▶ EXERCISE DIRECTIONS:
Transcribe verbatim the span of lines that opens with the line containing "pink_rarerason 369, 189, 455, 237" and closes with the last line of the data below.

▶ PROVIDED DATA:
BEGIN
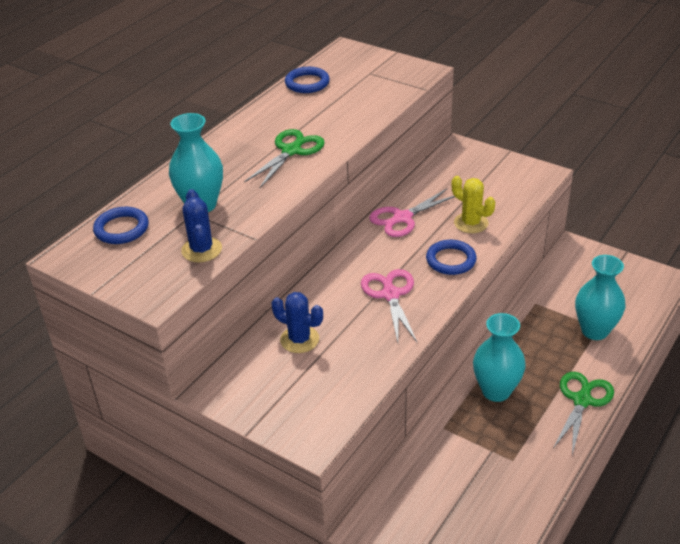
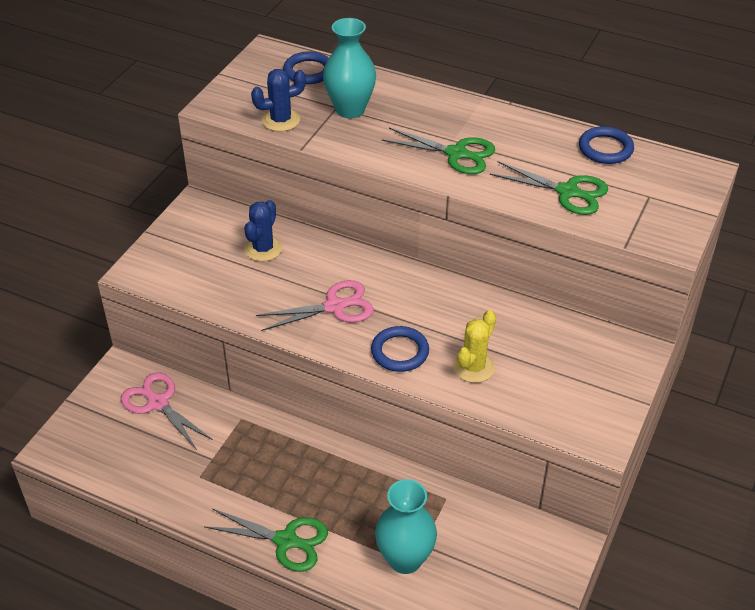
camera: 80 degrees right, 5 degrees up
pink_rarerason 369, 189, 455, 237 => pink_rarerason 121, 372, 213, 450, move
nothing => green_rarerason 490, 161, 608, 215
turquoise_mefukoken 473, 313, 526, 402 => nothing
END
▶ PROBLEM SOLUTION:
pink_rarerason 369, 189, 455, 237 => pink_rarerason 121, 372, 213, 450, move
nothing => green_rarerason 490, 161, 608, 215
turquoise_mefukoken 473, 313, 526, 402 => nothing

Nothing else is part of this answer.